-- Problem description --
Go to the line below containing "D3: diode 1N4004" and print exactly from there through the line containing "U1 pin PA3: n6 -> none", both included. Print nothing else.

-- Source records --
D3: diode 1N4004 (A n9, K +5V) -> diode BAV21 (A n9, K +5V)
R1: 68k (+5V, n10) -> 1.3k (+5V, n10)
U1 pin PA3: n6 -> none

==

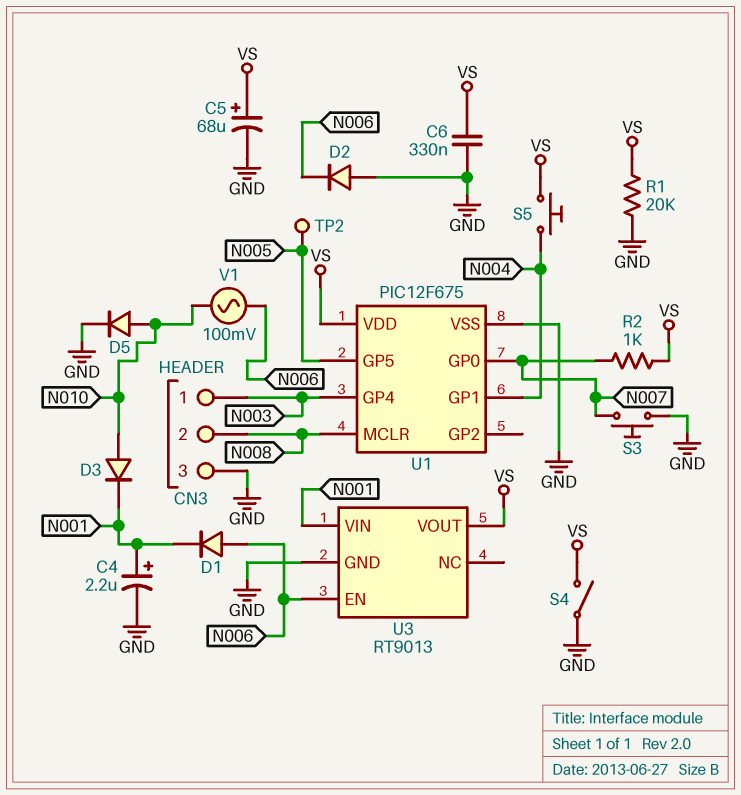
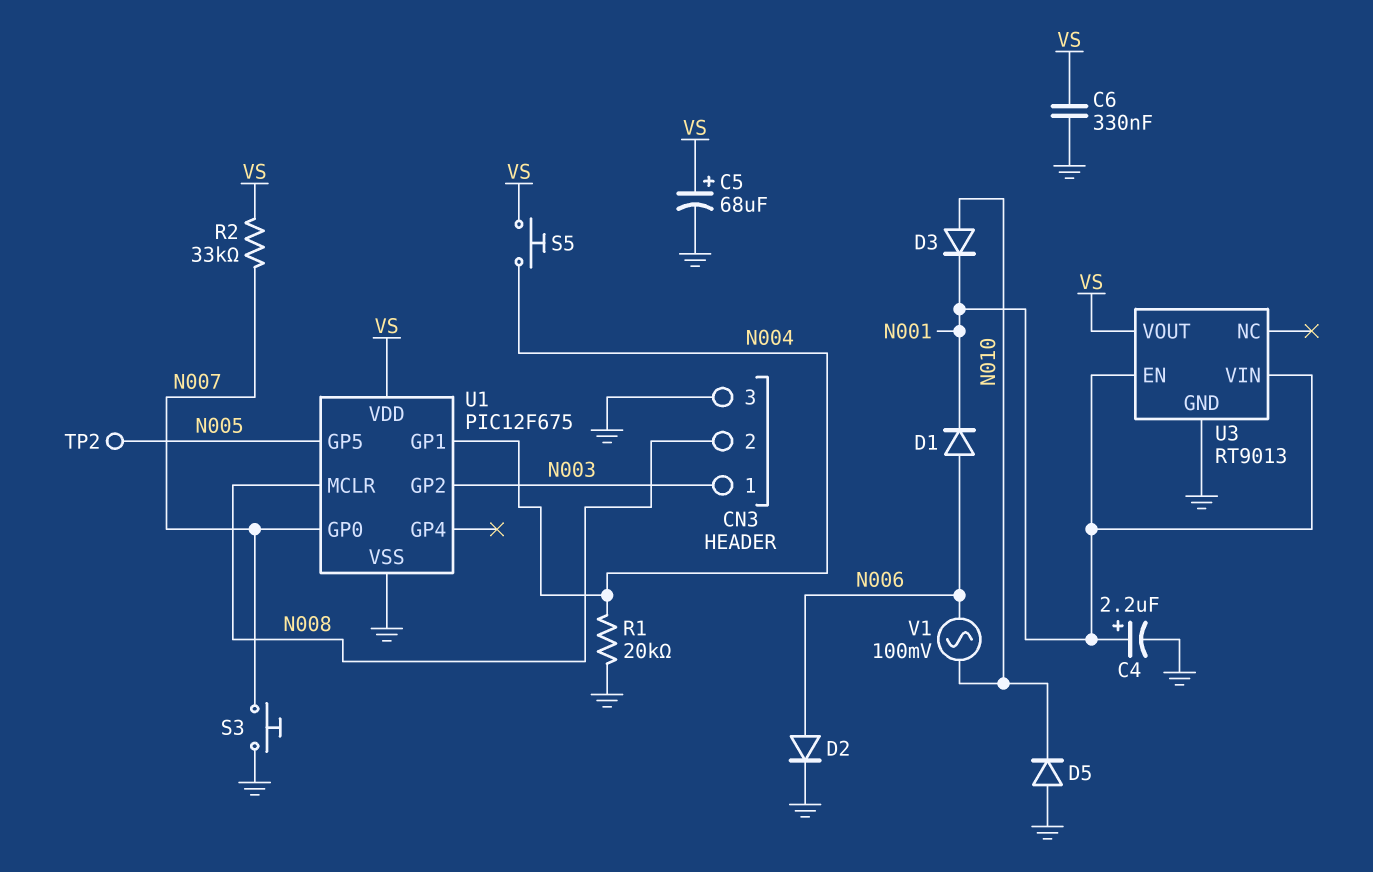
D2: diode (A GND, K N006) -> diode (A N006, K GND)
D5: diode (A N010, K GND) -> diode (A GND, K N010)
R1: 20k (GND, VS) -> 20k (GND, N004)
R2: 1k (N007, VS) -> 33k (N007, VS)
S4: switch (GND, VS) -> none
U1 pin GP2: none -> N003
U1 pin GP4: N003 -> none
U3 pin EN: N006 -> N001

-- Response to the task --
D3: diode 1N4004 (A n9, K +5V) -> diode BAV21 (A n9, K +5V)
R1: 68k (+5V, n10) -> 1.3k (+5V, n10)
U1 pin PA3: n6 -> none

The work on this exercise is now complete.